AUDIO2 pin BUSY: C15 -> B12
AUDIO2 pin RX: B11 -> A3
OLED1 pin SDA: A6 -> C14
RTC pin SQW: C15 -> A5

==

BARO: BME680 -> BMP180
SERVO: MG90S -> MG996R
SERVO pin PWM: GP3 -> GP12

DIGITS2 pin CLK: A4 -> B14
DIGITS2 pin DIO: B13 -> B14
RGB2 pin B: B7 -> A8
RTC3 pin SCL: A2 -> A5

**What the task asks:**
Scan the listing and report each line where the word "SERVO" shows up.

**Exercise response:**
SERVO: MG90S -> MG996R
SERVO pin PWM: GP3 -> GP12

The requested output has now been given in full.